_TASK OBJECTIVE_.
For each record below, output its text exactly and skip any picture.

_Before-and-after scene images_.
■ ■ ■ ■

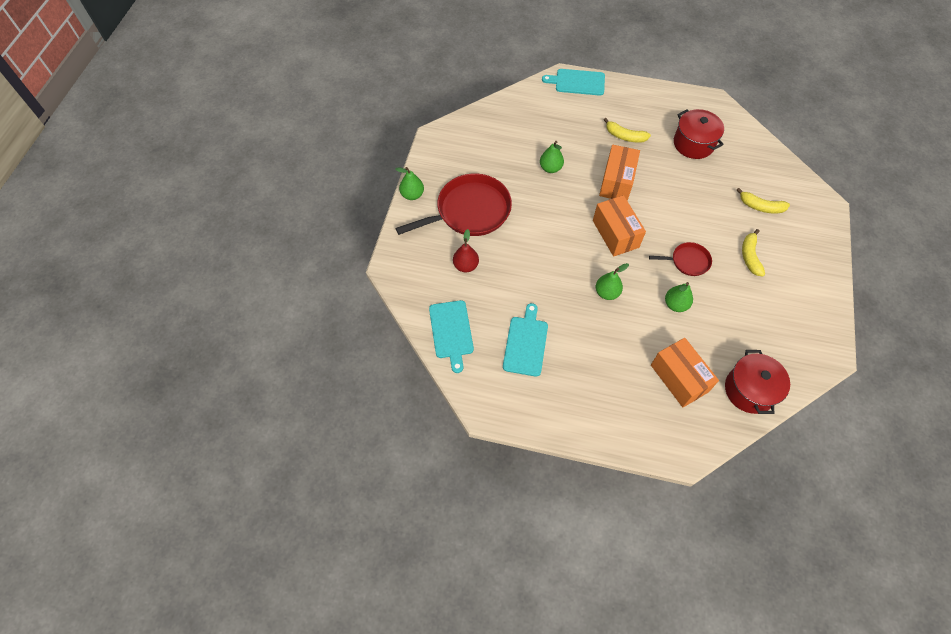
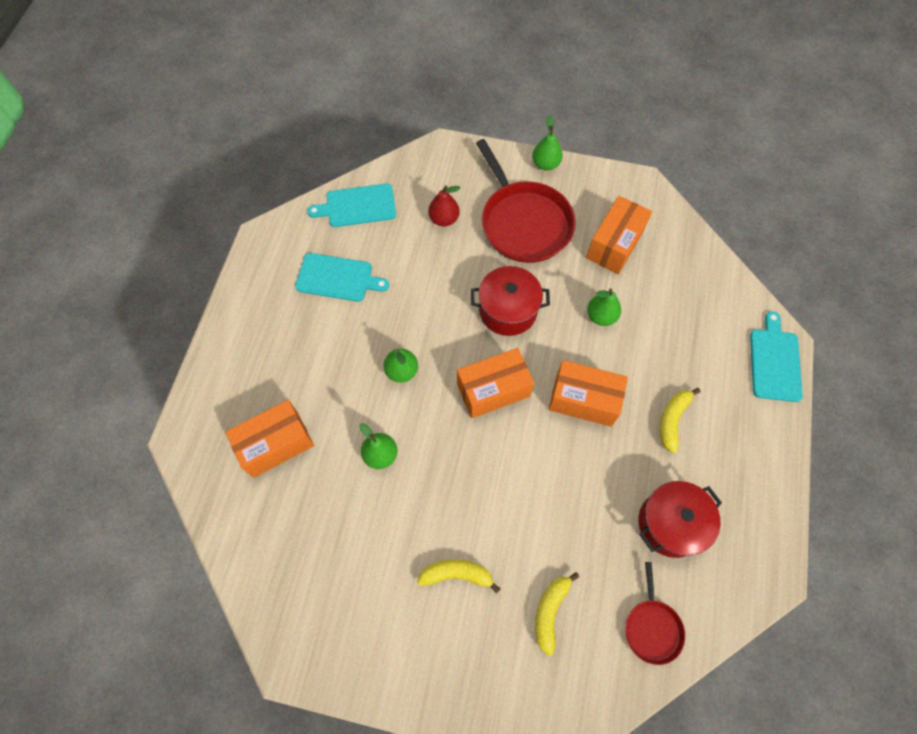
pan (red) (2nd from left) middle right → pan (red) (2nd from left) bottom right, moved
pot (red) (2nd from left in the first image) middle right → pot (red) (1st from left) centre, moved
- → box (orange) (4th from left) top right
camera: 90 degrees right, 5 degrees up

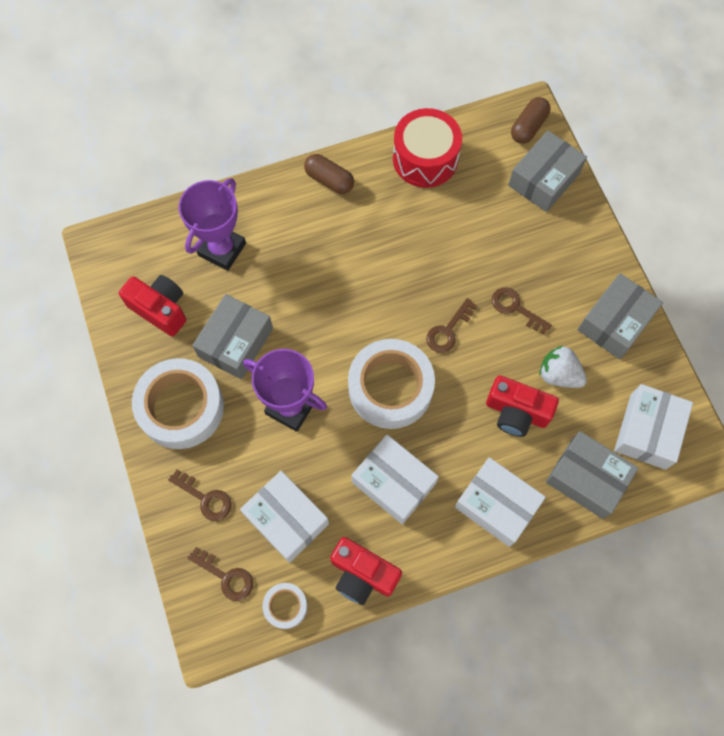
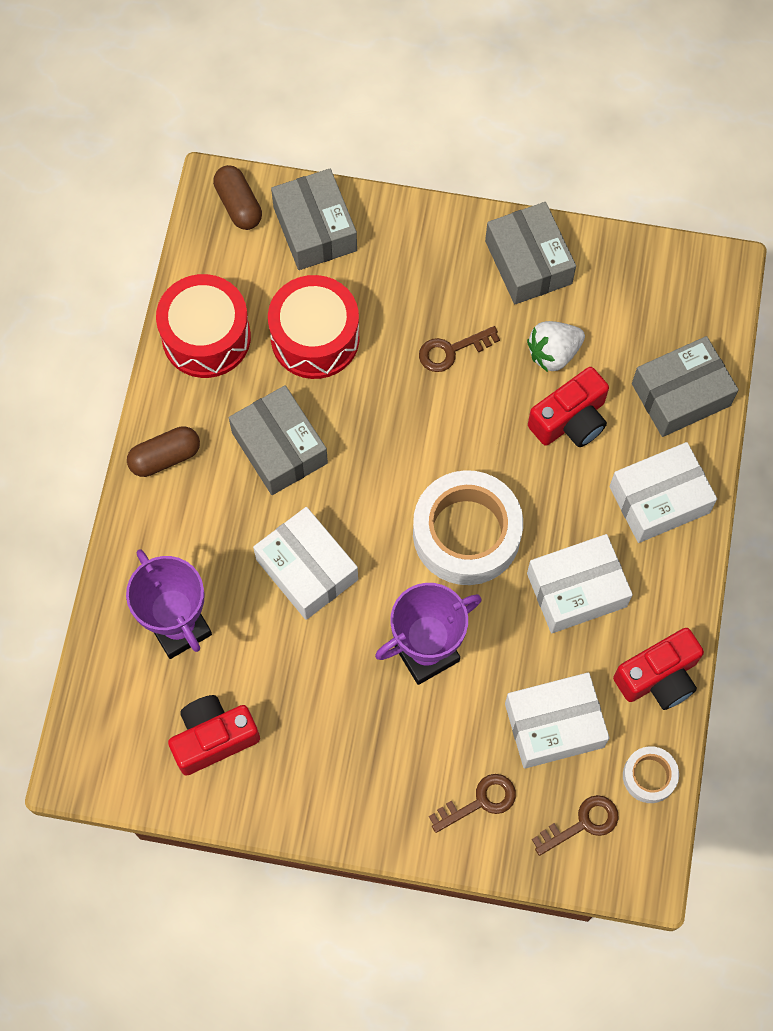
tape (white) (1st from left) middle left → -
box (grey) (1st from left) middle left → box (grey) (1st from left) centre, moved
key (brown) (3rd from left) centre → -
box (white) (4th from left in the first image) middle right → box (white) (1st from left) centre, moved
- → drum (red) (2nd from left) top centre
camera: 60 degrees left, 0 degrees up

■ ■ ■ ■

_PROBLEM SOLUTION_.
pan (red) (2nd from left) middle right → pan (red) (2nd from left) bottom right, moved
pot (red) (2nd from left in the first image) middle right → pot (red) (1st from left) centre, moved
- → box (orange) (4th from left) top right
camera: 90 degrees right, 5 degrees up

tape (white) (1st from left) middle left → -
box (grey) (1st from left) middle left → box (grey) (1st from left) centre, moved
key (brown) (3rd from left) centre → -
box (white) (4th from left in the first image) middle right → box (white) (1st from left) centre, moved
- → drum (red) (2nd from left) top centre
camera: 60 degrees left, 0 degrees up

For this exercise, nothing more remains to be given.